Records from a collection:
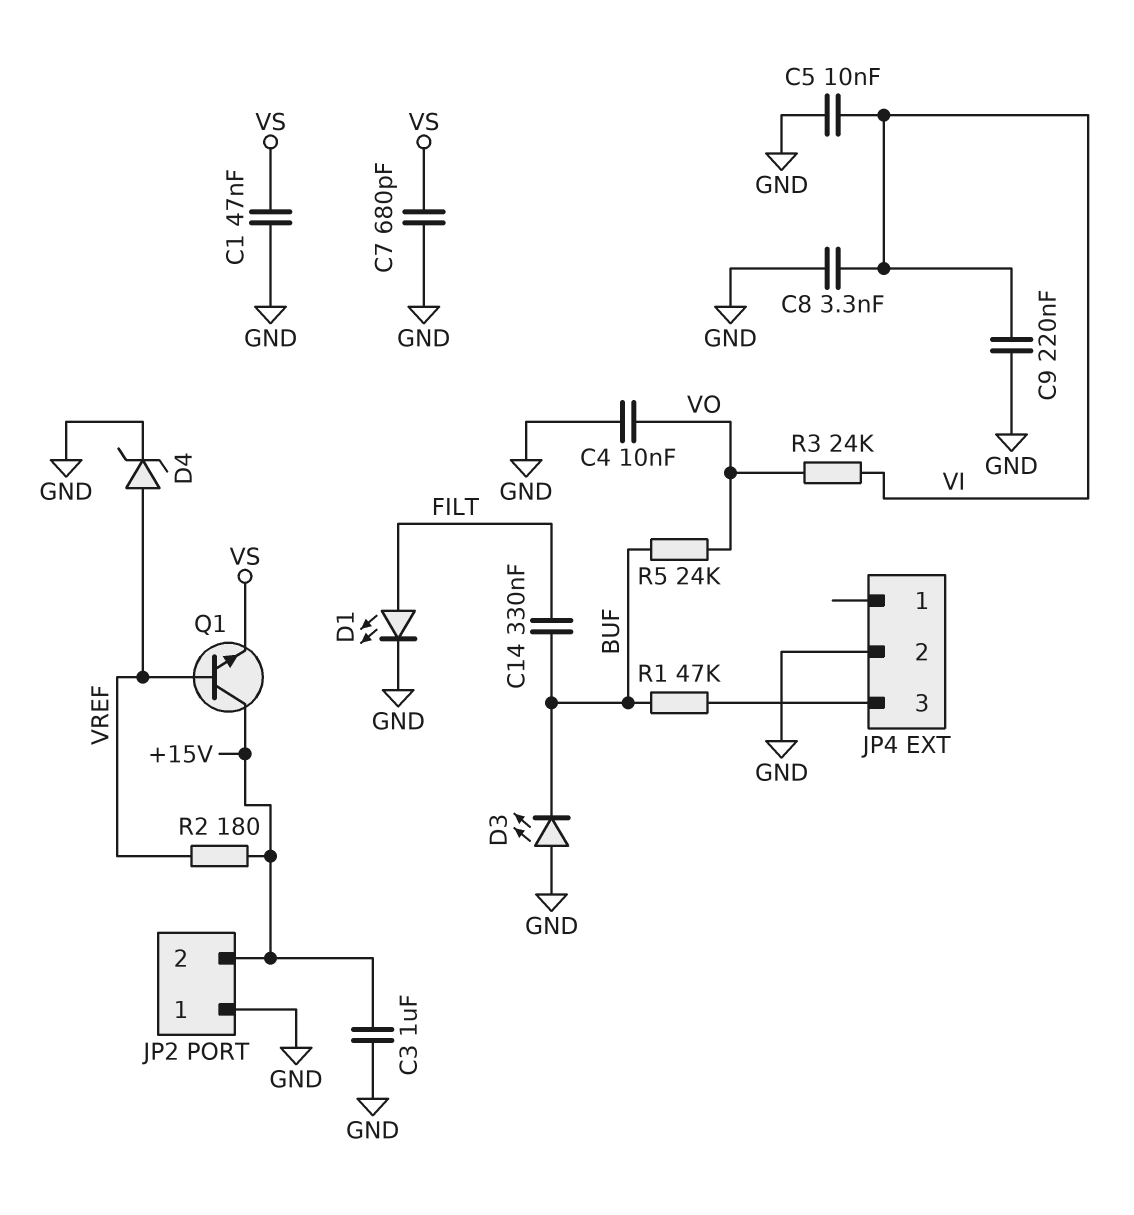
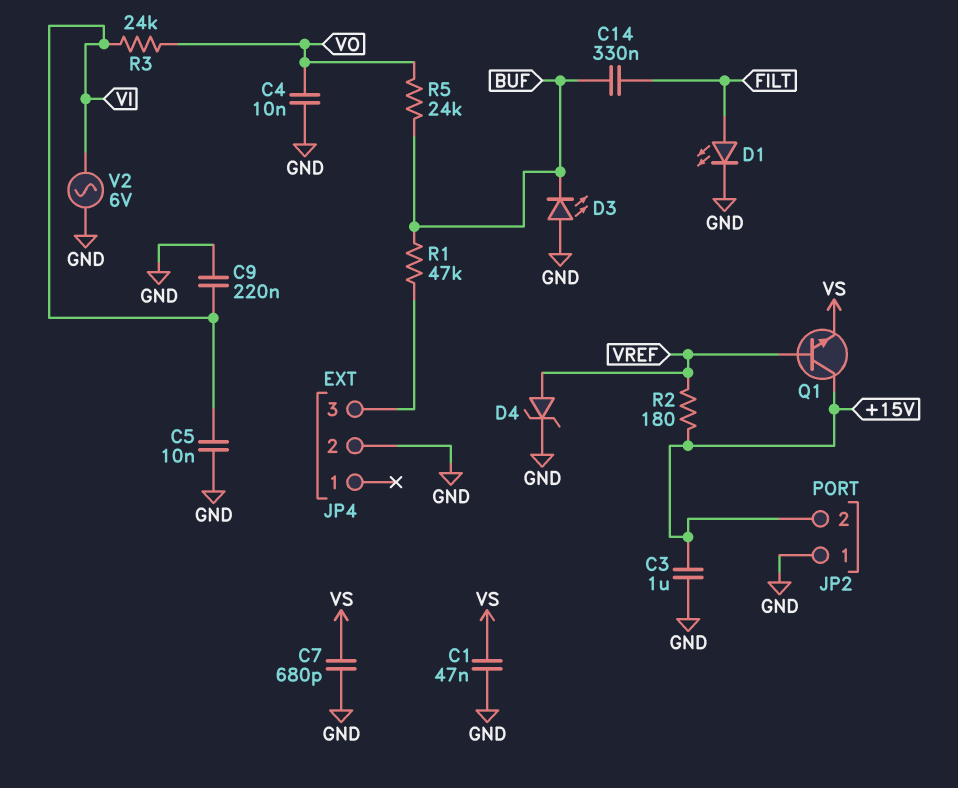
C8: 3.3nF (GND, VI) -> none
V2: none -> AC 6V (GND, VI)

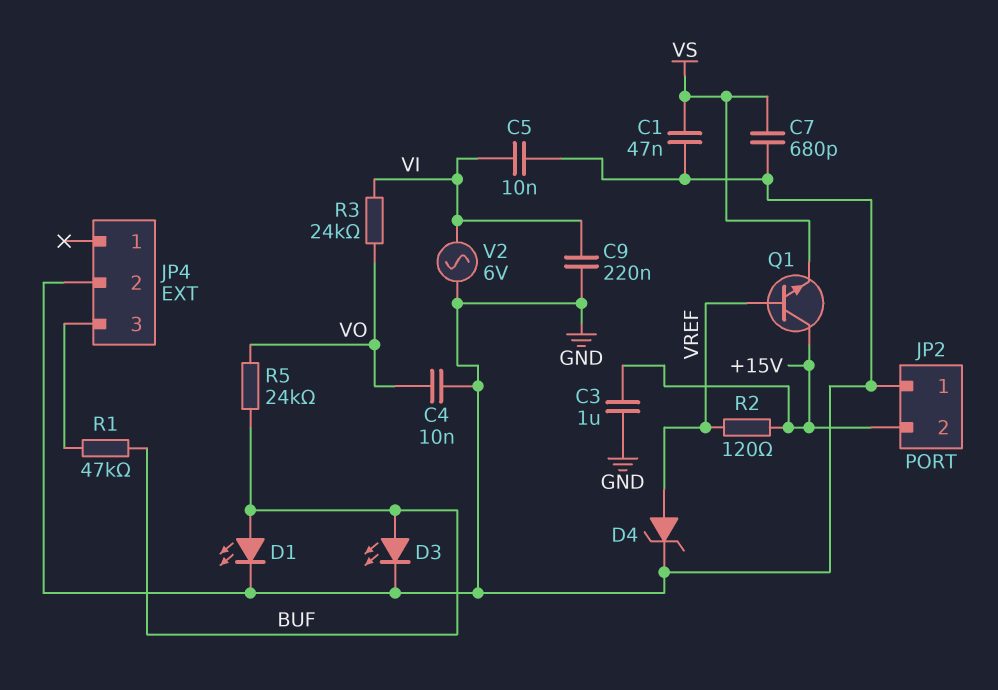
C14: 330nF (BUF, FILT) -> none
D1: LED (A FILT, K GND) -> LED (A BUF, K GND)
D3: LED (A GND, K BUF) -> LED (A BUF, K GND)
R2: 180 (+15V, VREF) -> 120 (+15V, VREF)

WORK REQUEST -
In the copy, omit the pictures and give every line of the data exactly.

RESPONSE AREA -
C8: 3.3nF (GND, VI) -> none
V2: none -> AC 6V (GND, VI)

C14: 330nF (BUF, FILT) -> none
D1: LED (A FILT, K GND) -> LED (A BUF, K GND)
D3: LED (A GND, K BUF) -> LED (A BUF, K GND)
R2: 180 (+15V, VREF) -> 120 (+15V, VREF)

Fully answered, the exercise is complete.